In duplicating the lines below, keep every word unchanged and drop the pictures.

----

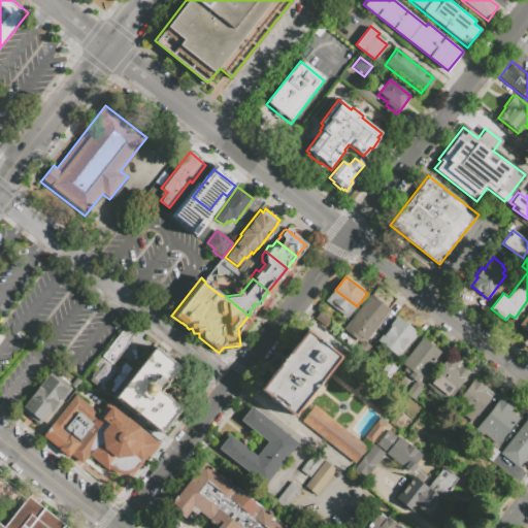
[(325,302),(335,290),(357,306),(348,320),(325,302)]
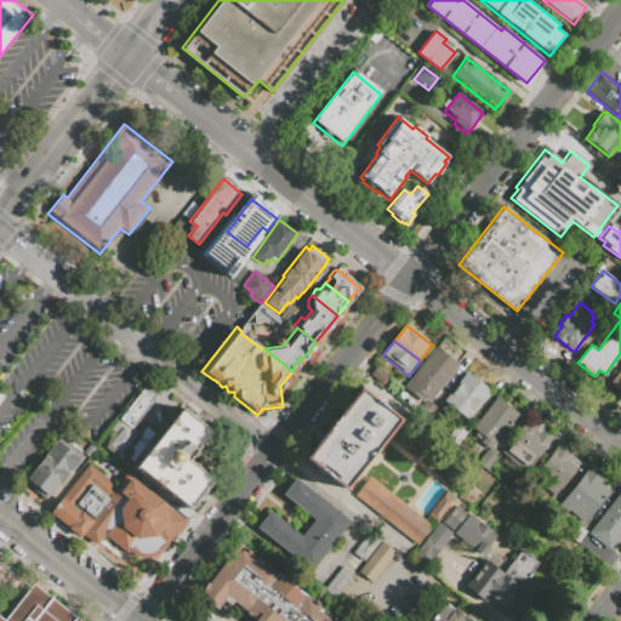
[(437,409),(428,421),(419,412),(425,405),(404,389),(437,348),(461,368),(431,405),(437,409)]
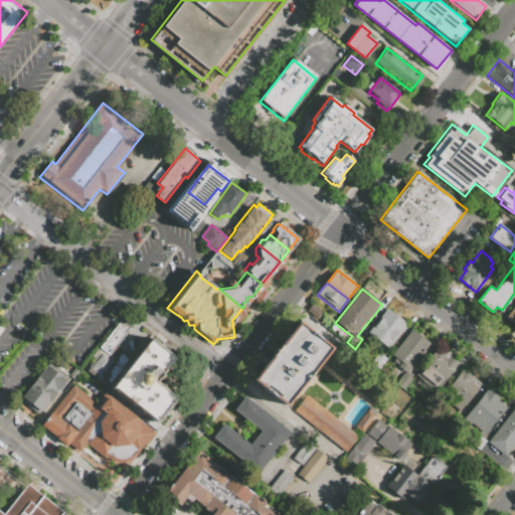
[(514,305),(514,326),(505,318),(514,305)]
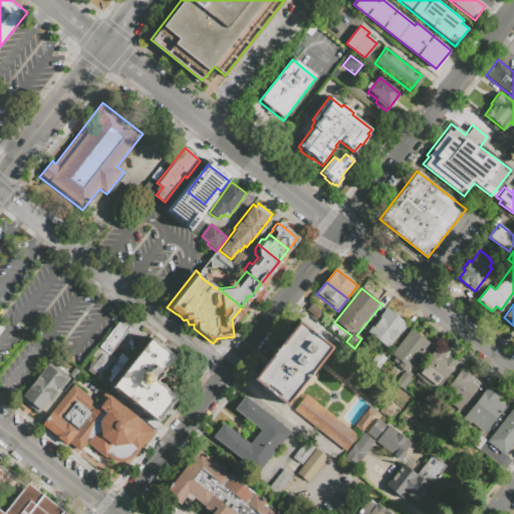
[(407,324),(388,349),(367,334),(387,309),(407,324)]
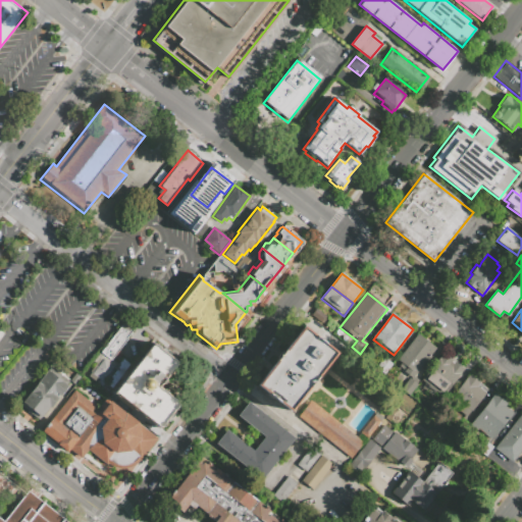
[(100,352),(123,322),(134,330),(110,360),(100,352)]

----

TASK RESPONSE ::
[(325,302),(335,290),(357,306),(348,320),(325,302)]
[(437,409),(428,421),(419,412),(425,405),(404,389),(437,348),(461,368),(431,405),(437,409)]
[(514,305),(514,326),(505,318),(514,305)]
[(407,324),(388,349),(367,334),(387,309),(407,324)]
[(100,352),(123,322),(134,330),(110,360),(100,352)]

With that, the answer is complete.